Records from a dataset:
#####

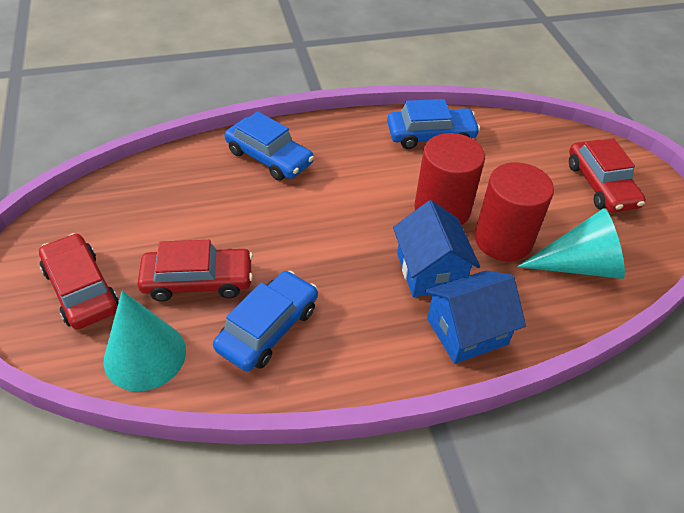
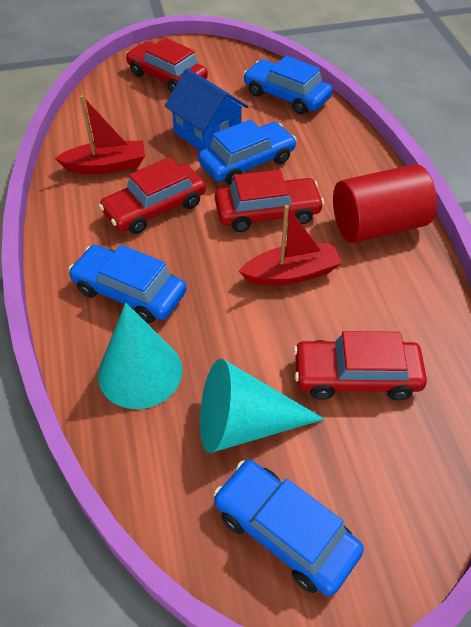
blue car: 3 -> 4
blue house: 2 -> 1
red boat: 0 -> 2
red car: 3 -> 4
red cylinder: 2 -> 1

#####

Output the lines from the one with "blue house: 2 -> 1" to the final line of the entries above, exactly as they stand, please, and nothing else.

## SOLUTION TO THIS TASK
blue house: 2 -> 1
red boat: 0 -> 2
red car: 3 -> 4
red cylinder: 2 -> 1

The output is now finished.